** Opening Input data block **
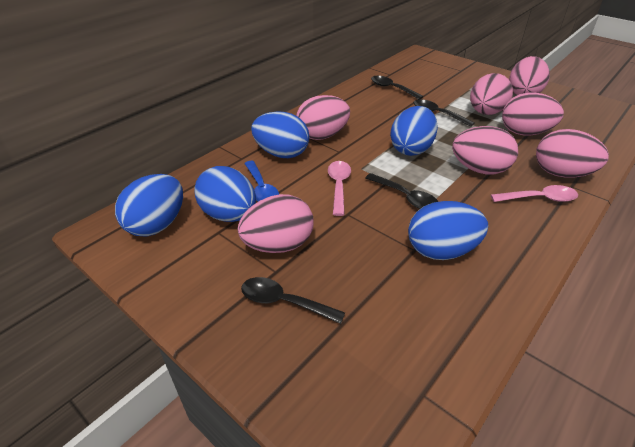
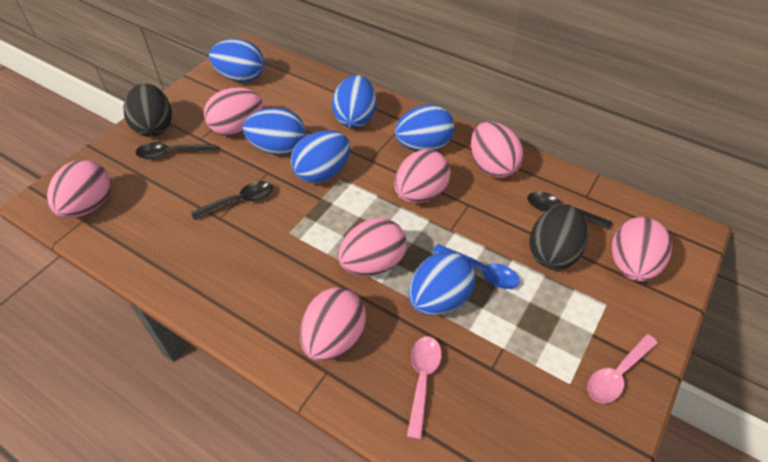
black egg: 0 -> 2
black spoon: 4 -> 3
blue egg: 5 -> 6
** Closing Input data block **
** Opening Input data block **
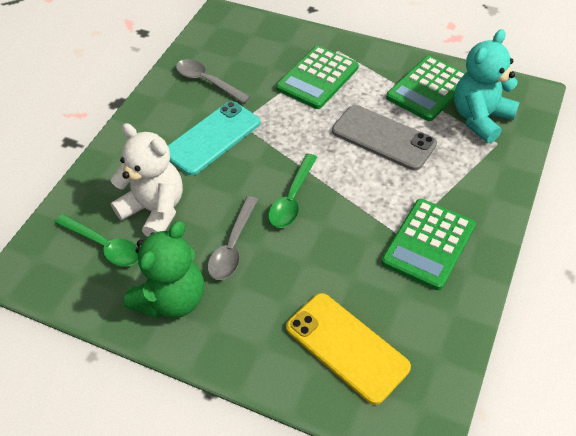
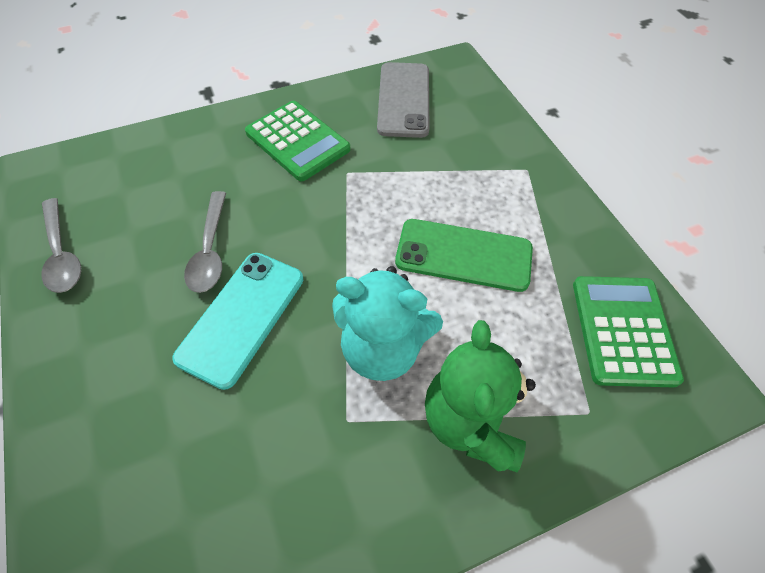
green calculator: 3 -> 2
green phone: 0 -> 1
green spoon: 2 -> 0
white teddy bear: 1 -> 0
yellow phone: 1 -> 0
** Closing Input data block **
▸ What you have to do:
Once you have located every line with the word "green" in the material above, list those lines.

▸ Written answer:
green calculator: 3 -> 2
green phone: 0 -> 1
green spoon: 2 -> 0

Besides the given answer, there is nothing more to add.